• [What you have to do]
Echo the entries below without any change, starting with the first line and stopping after the line that contains "The height and width of the page", with that line included.

-- BEGIN The input --

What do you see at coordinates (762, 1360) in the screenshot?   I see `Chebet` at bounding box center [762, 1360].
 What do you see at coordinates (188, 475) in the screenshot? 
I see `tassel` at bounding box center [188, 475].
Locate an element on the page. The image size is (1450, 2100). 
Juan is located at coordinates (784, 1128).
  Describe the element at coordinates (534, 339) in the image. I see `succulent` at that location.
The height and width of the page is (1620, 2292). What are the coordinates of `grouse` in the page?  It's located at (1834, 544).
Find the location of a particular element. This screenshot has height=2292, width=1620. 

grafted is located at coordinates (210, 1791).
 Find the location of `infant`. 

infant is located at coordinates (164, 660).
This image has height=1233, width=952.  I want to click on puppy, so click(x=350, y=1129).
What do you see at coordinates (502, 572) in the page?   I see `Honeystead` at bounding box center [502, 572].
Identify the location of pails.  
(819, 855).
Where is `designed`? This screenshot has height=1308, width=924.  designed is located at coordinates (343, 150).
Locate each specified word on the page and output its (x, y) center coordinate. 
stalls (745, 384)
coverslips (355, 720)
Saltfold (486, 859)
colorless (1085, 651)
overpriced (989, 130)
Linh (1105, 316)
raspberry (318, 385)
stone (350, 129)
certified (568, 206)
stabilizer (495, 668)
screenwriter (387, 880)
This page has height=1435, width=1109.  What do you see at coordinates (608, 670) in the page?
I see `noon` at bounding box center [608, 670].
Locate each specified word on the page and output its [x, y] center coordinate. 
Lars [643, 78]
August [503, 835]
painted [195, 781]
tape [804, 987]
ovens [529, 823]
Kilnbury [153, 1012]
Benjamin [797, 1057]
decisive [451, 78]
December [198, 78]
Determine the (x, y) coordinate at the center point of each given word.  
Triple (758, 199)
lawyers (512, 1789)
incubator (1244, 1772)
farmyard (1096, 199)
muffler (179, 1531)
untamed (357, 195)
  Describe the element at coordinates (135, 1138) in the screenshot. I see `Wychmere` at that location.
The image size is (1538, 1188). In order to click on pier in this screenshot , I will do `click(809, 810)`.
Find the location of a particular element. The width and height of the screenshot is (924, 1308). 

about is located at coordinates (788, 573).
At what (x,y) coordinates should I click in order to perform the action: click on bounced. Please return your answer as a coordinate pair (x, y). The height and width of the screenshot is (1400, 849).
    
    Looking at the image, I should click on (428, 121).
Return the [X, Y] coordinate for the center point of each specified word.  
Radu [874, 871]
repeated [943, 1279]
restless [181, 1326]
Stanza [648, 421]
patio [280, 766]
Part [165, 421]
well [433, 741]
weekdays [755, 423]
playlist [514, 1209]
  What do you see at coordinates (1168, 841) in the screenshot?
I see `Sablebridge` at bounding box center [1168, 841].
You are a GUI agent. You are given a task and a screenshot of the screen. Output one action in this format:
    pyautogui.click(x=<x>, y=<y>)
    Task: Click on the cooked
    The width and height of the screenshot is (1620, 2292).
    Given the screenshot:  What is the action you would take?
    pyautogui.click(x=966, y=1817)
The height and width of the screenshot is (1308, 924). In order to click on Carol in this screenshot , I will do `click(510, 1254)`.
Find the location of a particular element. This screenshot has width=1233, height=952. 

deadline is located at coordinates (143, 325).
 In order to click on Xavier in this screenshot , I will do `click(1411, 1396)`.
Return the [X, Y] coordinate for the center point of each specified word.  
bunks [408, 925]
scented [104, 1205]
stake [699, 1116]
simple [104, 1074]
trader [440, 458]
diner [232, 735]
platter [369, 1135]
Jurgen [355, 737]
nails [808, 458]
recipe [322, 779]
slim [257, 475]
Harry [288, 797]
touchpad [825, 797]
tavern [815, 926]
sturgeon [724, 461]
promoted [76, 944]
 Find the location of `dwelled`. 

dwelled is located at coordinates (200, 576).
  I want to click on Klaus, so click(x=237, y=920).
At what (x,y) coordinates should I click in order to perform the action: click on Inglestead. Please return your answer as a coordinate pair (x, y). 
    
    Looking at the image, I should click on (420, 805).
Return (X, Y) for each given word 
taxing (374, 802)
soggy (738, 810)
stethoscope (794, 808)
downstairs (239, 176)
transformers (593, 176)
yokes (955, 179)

-- END The input --

• [Problem solution]
What do you see at coordinates (762, 1360) in the screenshot?   I see `Chebet` at bounding box center [762, 1360].
 What do you see at coordinates (188, 475) in the screenshot? 
I see `tassel` at bounding box center [188, 475].
Locate an element on the page. The image size is (1450, 2100). 
Juan is located at coordinates (784, 1128).
  Describe the element at coordinates (534, 339) in the image. I see `succulent` at that location.
The height and width of the page is (1620, 2292). What are the coordinates of `grouse` in the page?  It's located at (1834, 544).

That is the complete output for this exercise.